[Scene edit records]

+-------+

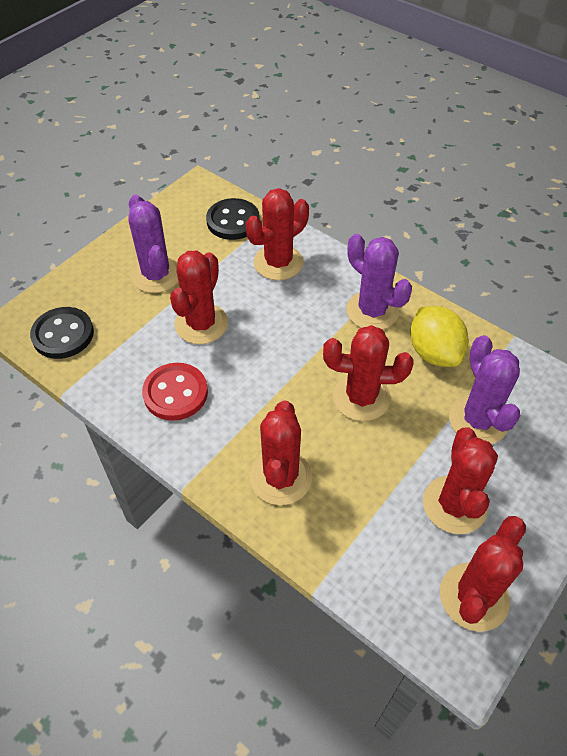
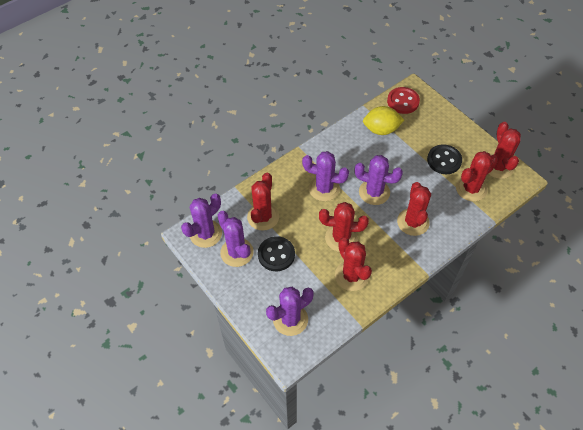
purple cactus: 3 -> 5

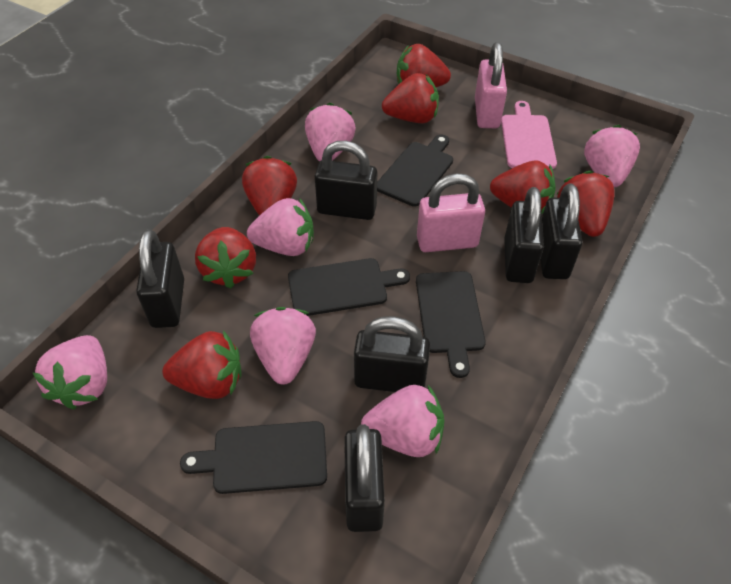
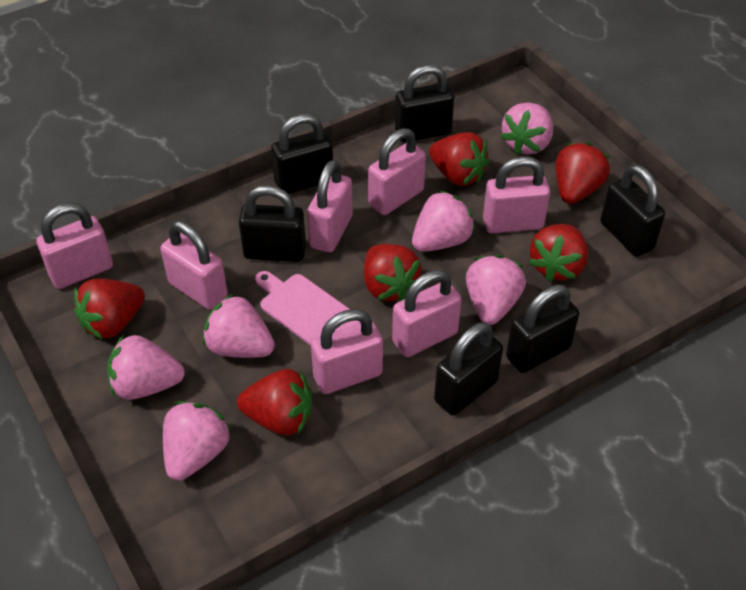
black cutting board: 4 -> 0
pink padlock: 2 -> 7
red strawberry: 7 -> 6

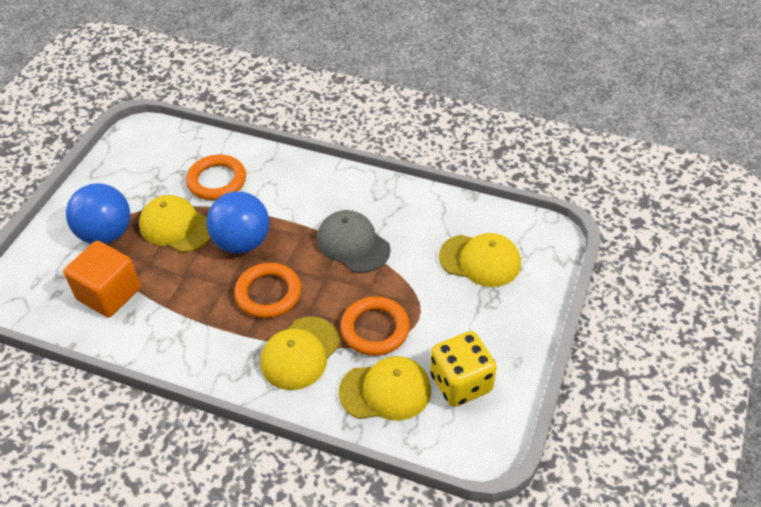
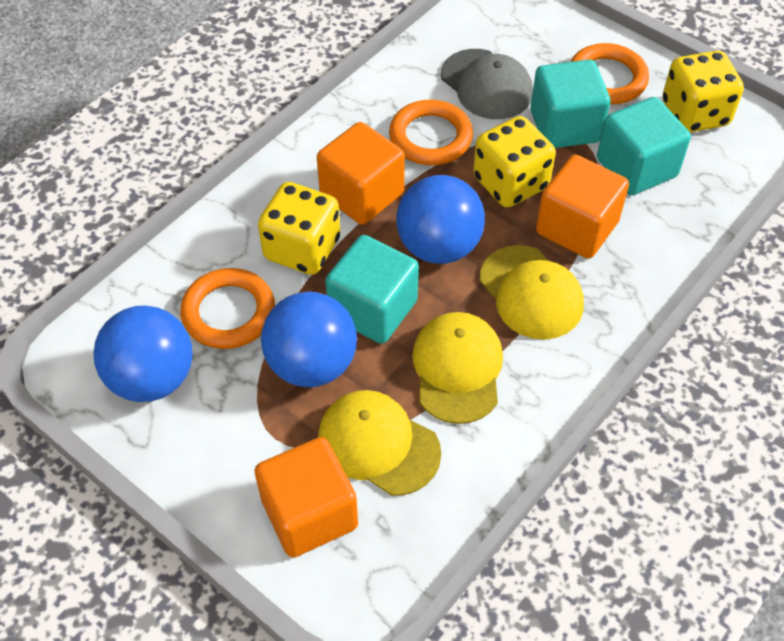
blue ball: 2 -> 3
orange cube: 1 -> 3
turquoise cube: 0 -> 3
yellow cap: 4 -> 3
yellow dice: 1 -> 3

+-------+

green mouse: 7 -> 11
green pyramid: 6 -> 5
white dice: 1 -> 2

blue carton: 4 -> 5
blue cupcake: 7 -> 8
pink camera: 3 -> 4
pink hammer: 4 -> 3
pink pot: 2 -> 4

+-------+

**BRIEF**
Show all lines in the records above that hold "pink".

**SOLUTION**
pink padlock: 2 -> 7
pink camera: 3 -> 4
pink hammer: 4 -> 3
pink pot: 2 -> 4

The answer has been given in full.